What you have to do:
Nothing but the lines from the one containing "colour | grey" through the last line of the data below should be returned, each copied exactly.

Data to process:
──────────────────────────────

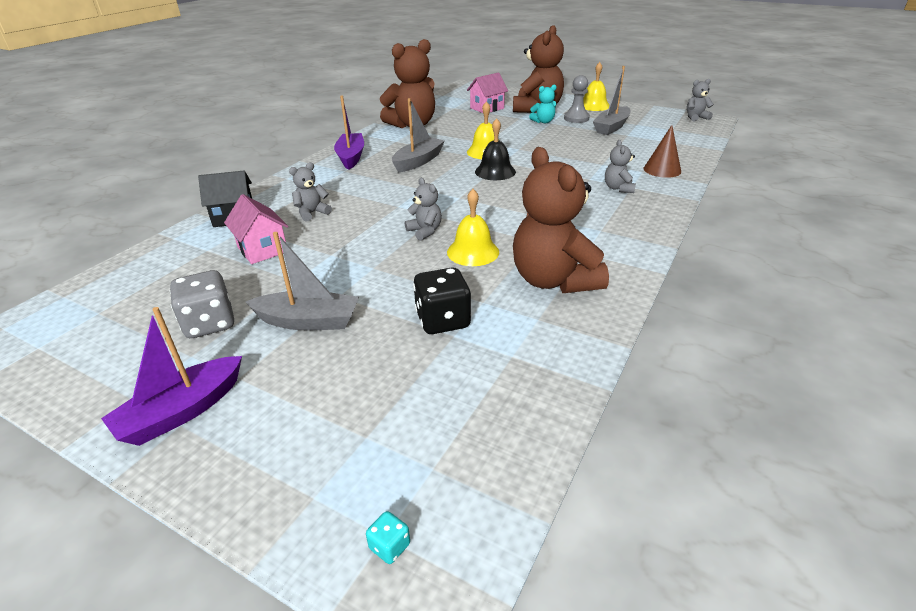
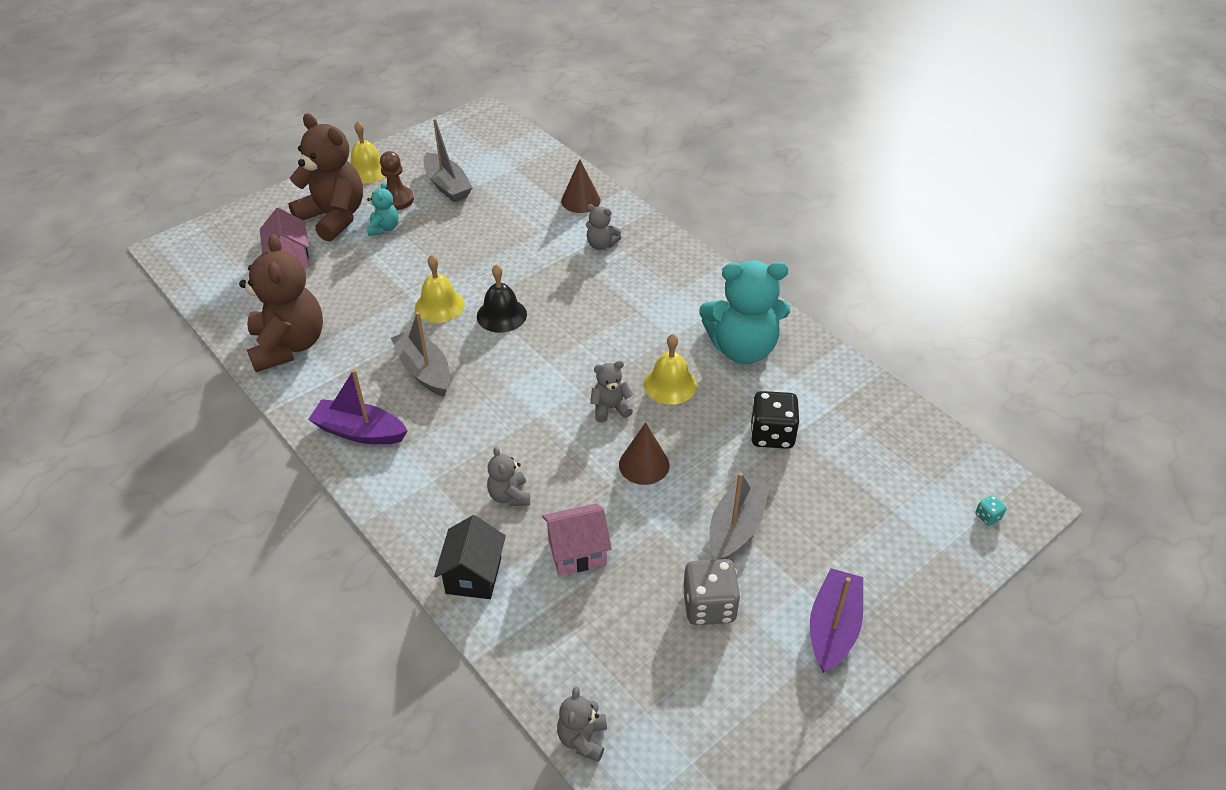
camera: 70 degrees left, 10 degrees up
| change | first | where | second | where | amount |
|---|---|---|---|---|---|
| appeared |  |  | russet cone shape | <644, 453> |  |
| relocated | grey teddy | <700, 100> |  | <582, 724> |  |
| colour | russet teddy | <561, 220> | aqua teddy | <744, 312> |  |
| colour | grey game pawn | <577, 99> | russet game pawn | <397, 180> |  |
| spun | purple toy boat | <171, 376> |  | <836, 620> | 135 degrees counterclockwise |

──────────────────────────────

Response to this task:
| colour | grey game pawn | <577, 99> | russet game pawn | <397, 180> |  |
| spun | purple toy boat | <171, 376> |  | <836, 620> | 135 degrees counterclockwise |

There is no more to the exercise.